What needs to be done —
Search the data for lines holding the word "diamond". State how many there are, and nothing else.

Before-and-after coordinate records
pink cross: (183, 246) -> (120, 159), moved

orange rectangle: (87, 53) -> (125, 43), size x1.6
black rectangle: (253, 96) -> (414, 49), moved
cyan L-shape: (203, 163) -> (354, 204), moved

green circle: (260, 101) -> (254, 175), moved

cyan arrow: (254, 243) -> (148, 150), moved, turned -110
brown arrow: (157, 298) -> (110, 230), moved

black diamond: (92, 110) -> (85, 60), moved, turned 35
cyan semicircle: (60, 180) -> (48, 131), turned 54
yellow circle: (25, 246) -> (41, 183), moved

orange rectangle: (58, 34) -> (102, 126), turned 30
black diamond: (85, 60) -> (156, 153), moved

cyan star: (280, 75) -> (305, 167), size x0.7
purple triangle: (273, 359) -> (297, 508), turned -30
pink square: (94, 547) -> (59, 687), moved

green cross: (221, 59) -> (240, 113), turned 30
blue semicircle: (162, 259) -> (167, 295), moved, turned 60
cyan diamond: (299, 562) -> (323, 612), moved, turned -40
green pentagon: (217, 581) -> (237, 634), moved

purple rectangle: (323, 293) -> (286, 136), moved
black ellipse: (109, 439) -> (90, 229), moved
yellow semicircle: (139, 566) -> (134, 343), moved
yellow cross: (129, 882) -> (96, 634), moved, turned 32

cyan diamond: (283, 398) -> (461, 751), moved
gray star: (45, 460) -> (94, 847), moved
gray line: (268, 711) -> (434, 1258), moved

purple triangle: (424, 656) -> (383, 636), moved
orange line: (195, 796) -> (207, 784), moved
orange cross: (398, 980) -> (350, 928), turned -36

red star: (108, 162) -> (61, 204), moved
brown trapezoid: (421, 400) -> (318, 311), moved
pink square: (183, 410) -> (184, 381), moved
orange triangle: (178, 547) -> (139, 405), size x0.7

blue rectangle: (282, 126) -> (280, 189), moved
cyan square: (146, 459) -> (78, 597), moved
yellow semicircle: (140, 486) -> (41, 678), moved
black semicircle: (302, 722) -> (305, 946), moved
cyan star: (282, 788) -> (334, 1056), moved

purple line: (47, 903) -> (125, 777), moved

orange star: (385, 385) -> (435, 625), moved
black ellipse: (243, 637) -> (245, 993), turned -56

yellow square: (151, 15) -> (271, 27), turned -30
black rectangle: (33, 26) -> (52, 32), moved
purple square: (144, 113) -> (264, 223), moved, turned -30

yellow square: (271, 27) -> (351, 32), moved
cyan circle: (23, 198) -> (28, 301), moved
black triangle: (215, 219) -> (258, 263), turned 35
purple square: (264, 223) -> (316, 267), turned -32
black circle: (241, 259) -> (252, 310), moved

Task answer —
4